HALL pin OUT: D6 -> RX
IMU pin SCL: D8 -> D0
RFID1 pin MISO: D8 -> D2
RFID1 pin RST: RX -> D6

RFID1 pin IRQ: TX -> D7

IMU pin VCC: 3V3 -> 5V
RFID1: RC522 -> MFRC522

==========

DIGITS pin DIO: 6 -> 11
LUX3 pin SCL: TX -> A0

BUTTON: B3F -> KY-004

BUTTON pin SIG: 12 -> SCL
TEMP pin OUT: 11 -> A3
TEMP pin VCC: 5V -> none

==========

### TASK DIRECTIONS:
The range runs from the line above containing "HALL pin OUT: D6 -> RX" to the line containing "RFID1: RC522 -> MFRC522", inclusive. Restate those lines word for word and no others.

### SOLVED EXERCISE:
HALL pin OUT: D6 -> RX
IMU pin SCL: D8 -> D0
RFID1 pin MISO: D8 -> D2
RFID1 pin RST: RX -> D6

RFID1 pin IRQ: TX -> D7

IMU pin VCC: 3V3 -> 5V
RFID1: RC522 -> MFRC522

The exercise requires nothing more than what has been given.